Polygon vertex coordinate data
******************************

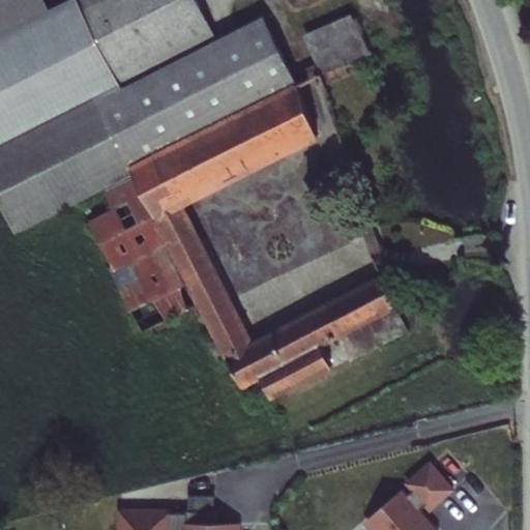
[(215,43),(193,0),(70,0),(48,12),(40,0),(0,0),(0,187),(18,223),(130,167),(144,194),(93,219),(148,327),(198,301),(234,374),(254,372),(262,387),(268,400),(345,362),(335,344),(415,303),(396,268),(268,333),(200,200),(334,131),(275,13),(215,43)]
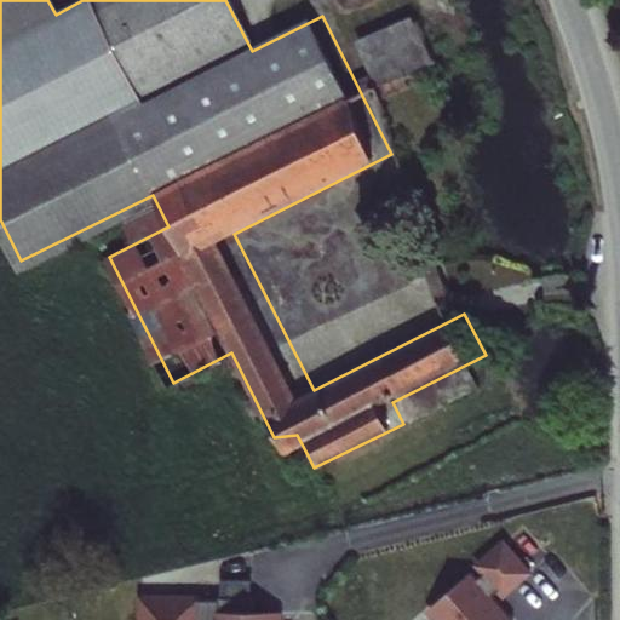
[(411,13),(355,35),(375,86),(431,63),(411,13)]
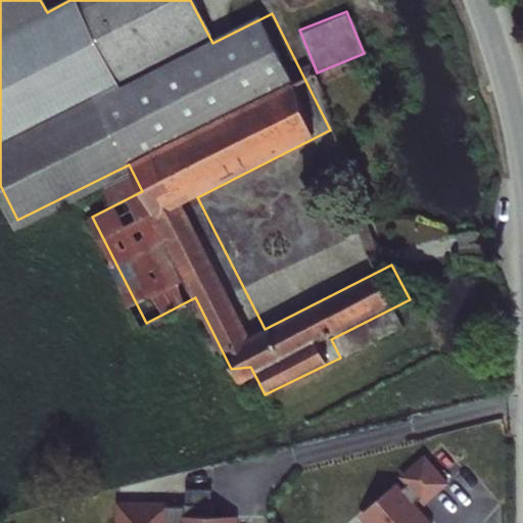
[(359,262),(369,258),(353,220),(343,224),(359,262)]
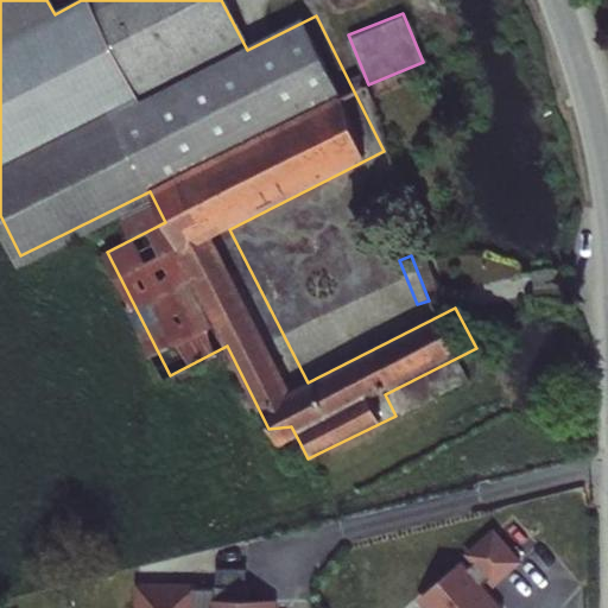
[(462,562),(419,600),(425,607),(501,607),(502,606),(481,581),(485,578),(493,588),(523,562),(493,527),(464,552),(475,564),(469,570),(462,562)]
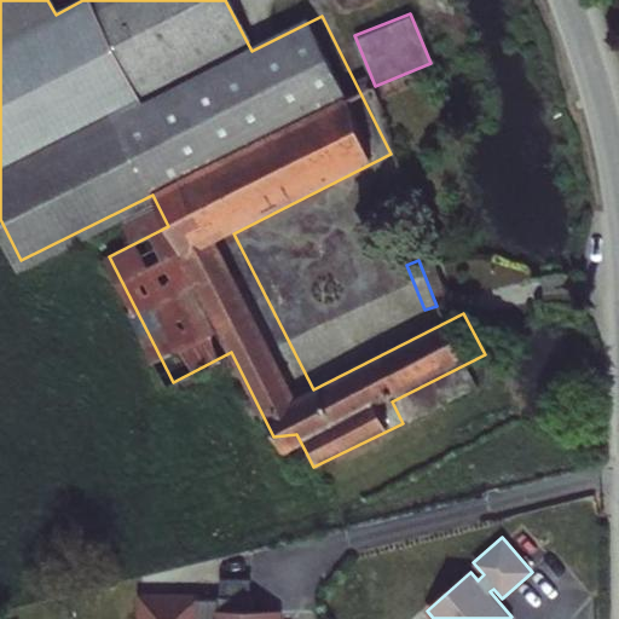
[(250,570),(217,568),(217,595),(137,594),(136,618),(283,618),(284,602),(250,601),(250,570)]
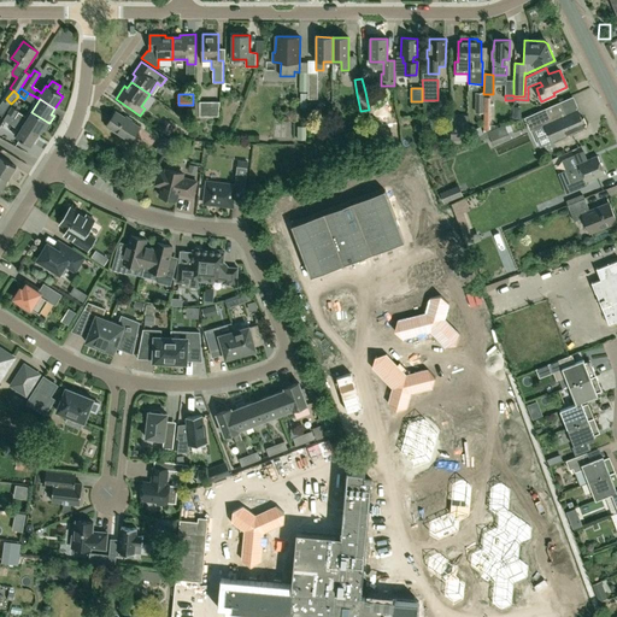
[(577,100),(565,105),(569,113),(581,107),(577,100)]
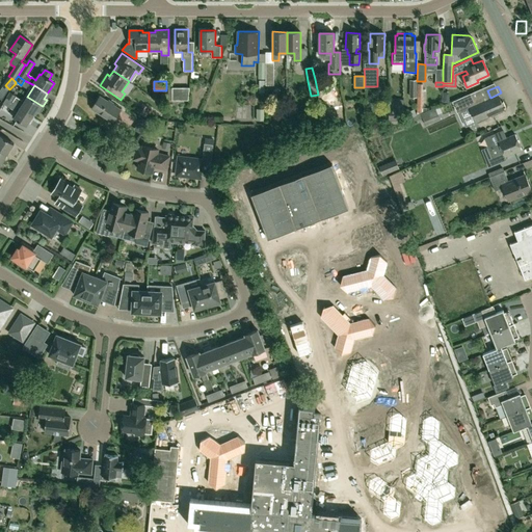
[(188,100),(189,87),(168,87),(168,100),(188,100)]
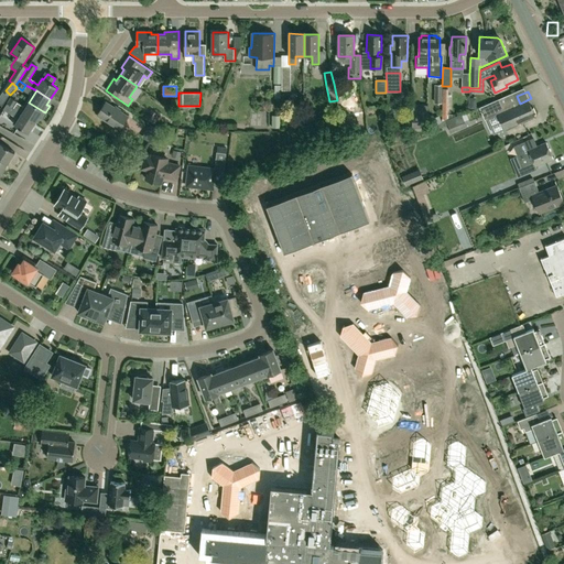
[(516,106),(510,94),(479,107),(485,119),(497,114),(505,130),(534,117),(533,115),(535,114),(533,108),(531,109),(527,100),(516,106)]
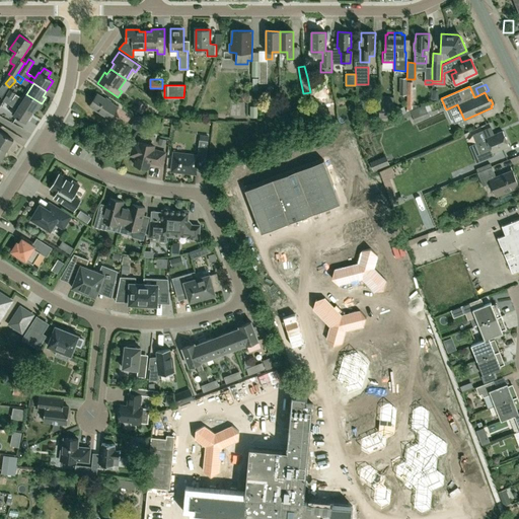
[(40,102),(26,94),(23,99),(15,94),(9,91),(6,96),(32,113),(35,108),(38,109),(42,103),(40,102)]
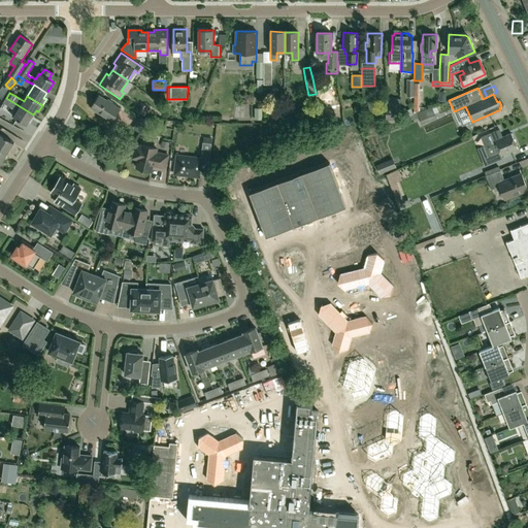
[(112,121),(120,108),(99,96),(92,107),(112,121)]
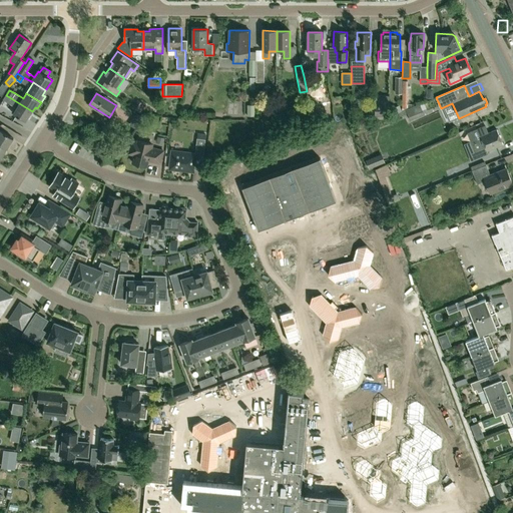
[(25,122),(32,111),(6,95),(3,100),(16,109),(13,114),(25,122)]
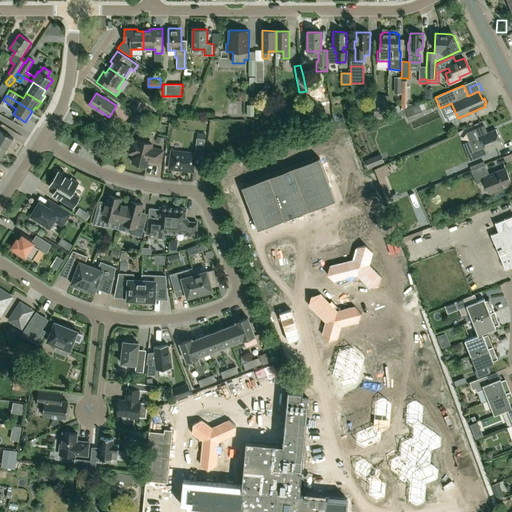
[(141,112),(144,106),(142,105),(143,103),(137,99),(132,107),(138,111),(141,112)]
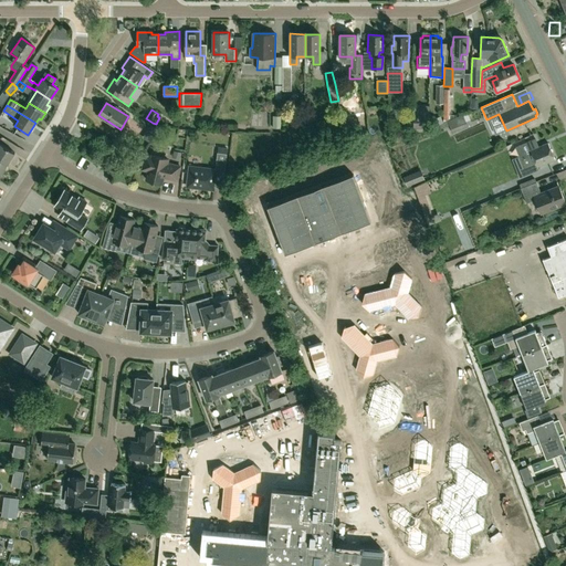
[(413,113),(413,129),(429,129),(430,113),(413,113)]
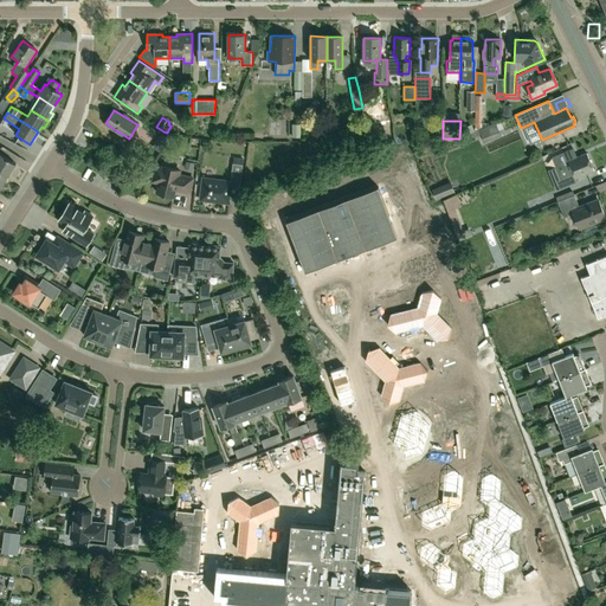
[(160,152),(169,139),(162,134),(153,147),(160,152)]
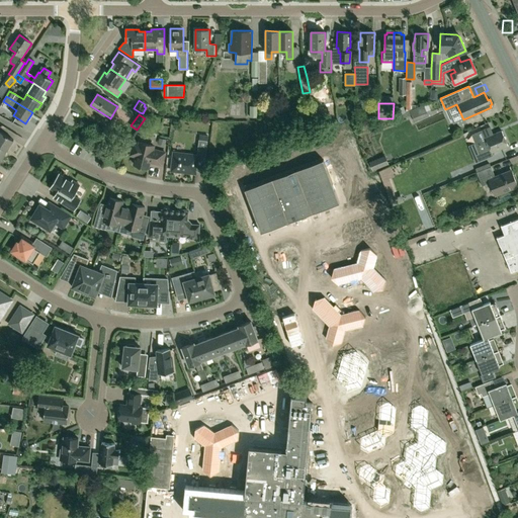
[(490,125),(471,134),(480,152),(490,148),(492,153),(508,146),(501,131),(494,134),(490,125)]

******************************

_INSTRUCTIONS FOR THE TASK:_ Leave images out of the retyped records; keep all else exact.

_OUTPUT OF THE EXERCISE:_
[(215,43),(193,0),(70,0),(48,12),(40,0),(0,0),(0,187),(18,223),(130,167),(144,194),(93,219),(148,327),(198,301),(234,374),(254,372),(262,387),(268,400),(345,362),(335,344),(415,303),(396,268),(268,333),(200,200),(334,131),(275,13),(215,43)]
[(411,13),(355,35),(375,86),(431,63),(411,13)]
[(359,262),(369,258),(353,220),(343,224),(359,262)]
[(462,562),(419,600),(425,607),(501,607),(502,606),(481,581),(485,578),(493,588),(523,562),(493,527),(464,552),(475,564),(469,570),(462,562)]
[(250,570),(217,568),(217,595),(137,594),(136,618),(283,618),(284,602),(250,601),(250,570)]
[(577,100),(565,105),(569,113),(581,107),(577,100)]
[(188,100),(189,87),(168,87),(168,100),(188,100)]
[(516,106),(510,94),(479,107),(485,119),(497,114),(505,130),(534,117),(533,115),(535,114),(533,108),(531,109),(527,100),(516,106)]
[(40,102),(26,94),(23,99),(15,94),(9,91),(6,96),(32,113),(35,108),(38,109),(42,103),(40,102)]
[(112,121),(120,108),(99,96),(92,107),(112,121)]
[(25,122),(32,111),(6,95),(3,100),(16,109),(13,114),(25,122)]
[(141,112),(144,106),(142,105),(143,103),(137,99),(132,107),(138,111),(141,112)]
[(413,113),(413,129),(429,129),(430,113),(413,113)]
[(160,152),(169,139),(162,134),(153,147),(160,152)]
[(490,125),(471,134),(480,152),(490,148),(492,153),(508,146),(501,131),(494,134),(490,125)]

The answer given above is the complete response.